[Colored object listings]
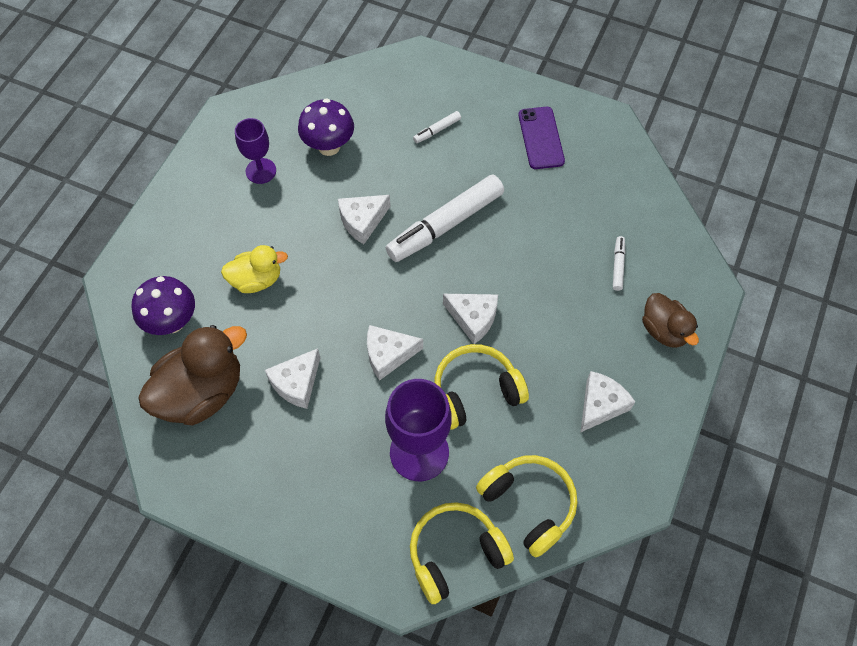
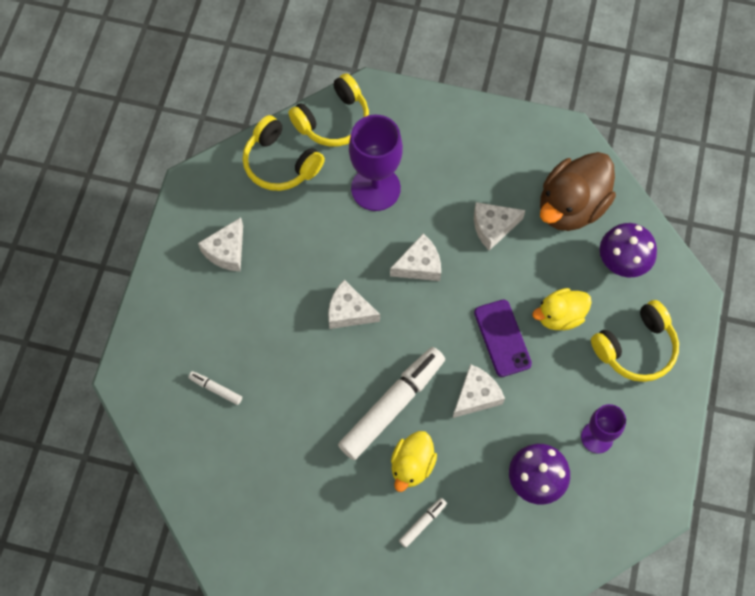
camera: 170 degrees right, 5 degrees up
(296, 383) = (493, 227): white cheese -> white cheese turned 135 degrees counterclockwise
(437, 174) = (412, 465): none -> yellow duck
(476, 391) = (336, 245): yellow headphones -> yellow headphones (636, 348)
(541, 138) = (306, 533): purple phone -> purple phone (502, 338)
(618, 266) = (216, 389): white marker -> white marker turned 120 degrees clockwise
(664, 330) = (170, 329): brown duck -> none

Problem description
The line containing "(618, 266) = (216, 389): white" and every line after it, through the end of the records above: output exactly those, and nothing else.

Problem solution
(618, 266) = (216, 389): white marker -> white marker turned 120 degrees clockwise
(664, 330) = (170, 329): brown duck -> none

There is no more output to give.